═══ INFORMATION SHOWN ═══
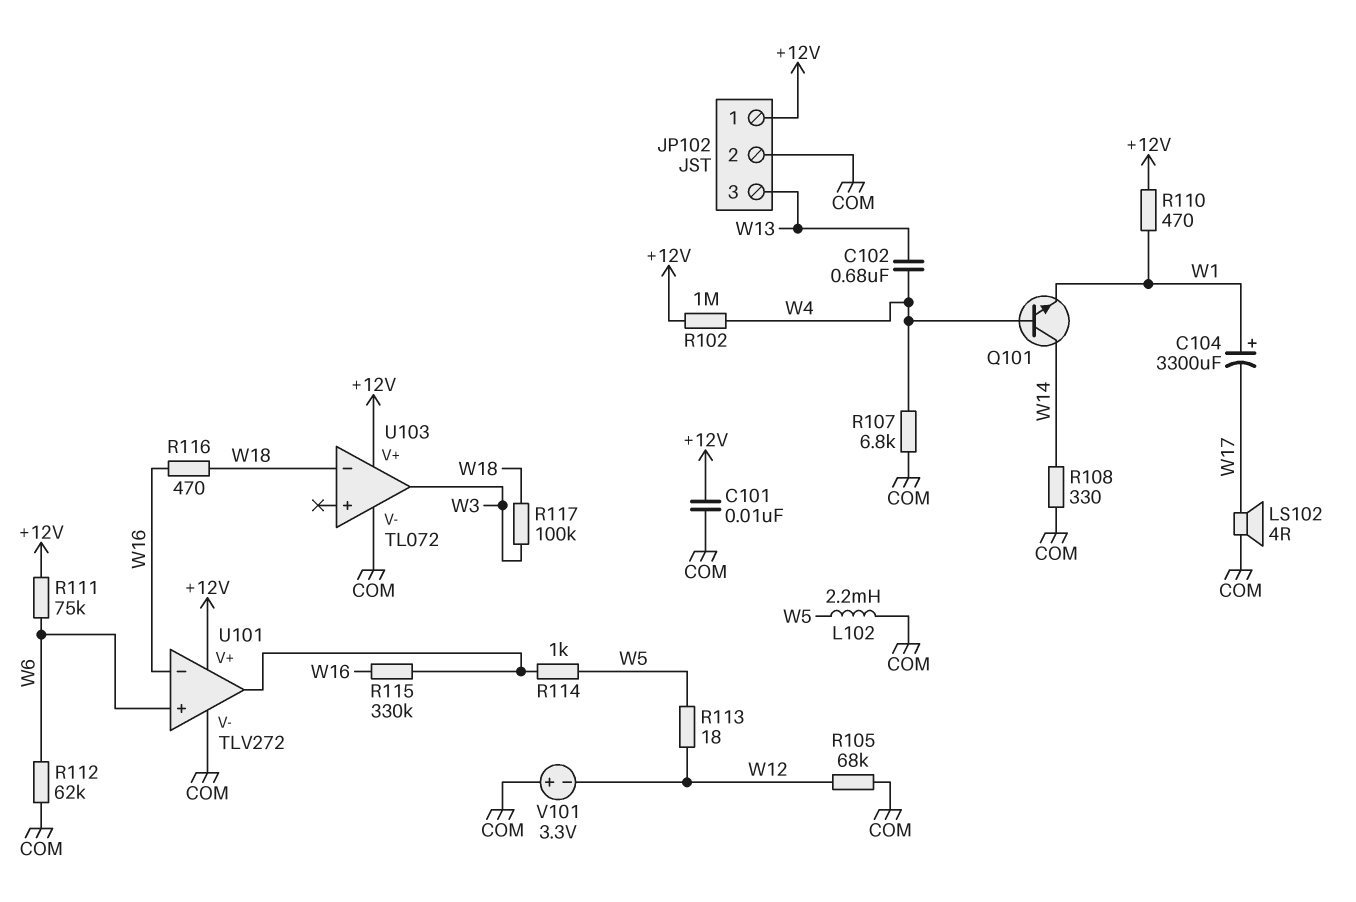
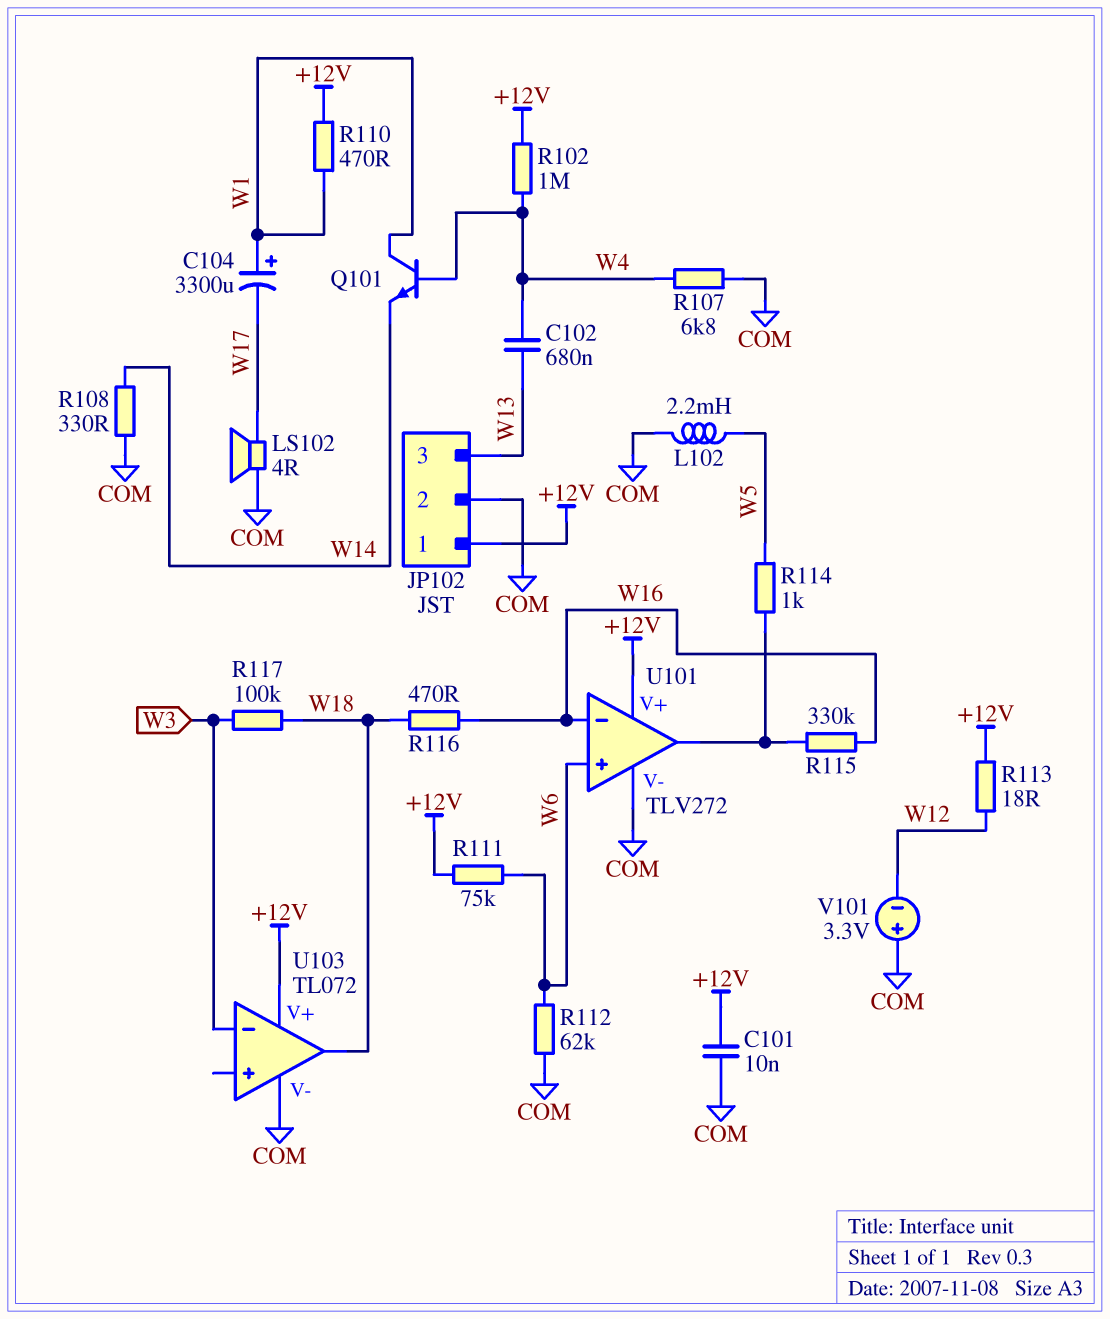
Q101: NPN (B W4, C W14, E W1) -> NPN (B W4, C W1, E W14)
R105: 68k (COM, W12) -> none
R113: 18 (W5, W12) -> 18 (+12V, W12)
U103 pin in-: W18 -> W3
U103 pin out: W3 -> W18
═══
## WORK INSTRUCTION:
Minus its pictures, the full listing should be copied verbatim.

## RESULT:
Q101: NPN (B W4, C W14, E W1) -> NPN (B W4, C W1, E W14)
R105: 68k (COM, W12) -> none
R113: 18 (W5, W12) -> 18 (+12V, W12)
U103 pin in-: W18 -> W3
U103 pin out: W3 -> W18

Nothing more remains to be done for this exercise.